Exercise goal:
The required output is the line containing "camera: 35 degrees left, 5 degrees up" followed by each line through the end of the data below, repeated exactly and with nothing added.

*** Source material ***

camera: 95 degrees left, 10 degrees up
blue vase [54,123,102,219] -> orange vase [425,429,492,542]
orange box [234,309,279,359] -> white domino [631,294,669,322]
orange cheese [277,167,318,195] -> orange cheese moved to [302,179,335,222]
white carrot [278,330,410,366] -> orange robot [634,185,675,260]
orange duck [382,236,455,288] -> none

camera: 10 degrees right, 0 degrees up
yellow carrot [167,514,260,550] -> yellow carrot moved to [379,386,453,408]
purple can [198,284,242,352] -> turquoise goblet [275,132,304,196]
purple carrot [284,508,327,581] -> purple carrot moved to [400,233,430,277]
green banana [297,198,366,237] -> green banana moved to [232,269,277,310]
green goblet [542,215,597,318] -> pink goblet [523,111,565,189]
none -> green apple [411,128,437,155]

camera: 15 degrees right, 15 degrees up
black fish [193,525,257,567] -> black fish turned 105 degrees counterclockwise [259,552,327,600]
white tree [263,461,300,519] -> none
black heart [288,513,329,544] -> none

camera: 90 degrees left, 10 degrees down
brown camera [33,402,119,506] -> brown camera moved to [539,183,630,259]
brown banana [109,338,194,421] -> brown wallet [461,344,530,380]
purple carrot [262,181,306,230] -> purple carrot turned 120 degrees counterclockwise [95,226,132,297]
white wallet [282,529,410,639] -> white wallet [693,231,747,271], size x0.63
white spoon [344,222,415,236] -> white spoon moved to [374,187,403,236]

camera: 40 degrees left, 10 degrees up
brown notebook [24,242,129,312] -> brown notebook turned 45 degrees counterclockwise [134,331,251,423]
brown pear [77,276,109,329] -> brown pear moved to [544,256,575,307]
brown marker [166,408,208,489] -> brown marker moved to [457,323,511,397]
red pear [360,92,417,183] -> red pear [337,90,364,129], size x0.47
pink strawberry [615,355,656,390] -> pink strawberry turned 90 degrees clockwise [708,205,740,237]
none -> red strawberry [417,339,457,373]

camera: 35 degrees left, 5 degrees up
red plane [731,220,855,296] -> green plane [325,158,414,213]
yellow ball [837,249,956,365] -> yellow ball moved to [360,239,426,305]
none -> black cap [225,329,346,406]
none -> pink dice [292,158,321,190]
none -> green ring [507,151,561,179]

*** End of Source material ***

Response to the task:
camera: 35 degrees left, 5 degrees up
red plane [731,220,855,296] -> green plane [325,158,414,213]
yellow ball [837,249,956,365] -> yellow ball moved to [360,239,426,305]
none -> black cap [225,329,346,406]
none -> pink dice [292,158,321,190]
none -> green ring [507,151,561,179]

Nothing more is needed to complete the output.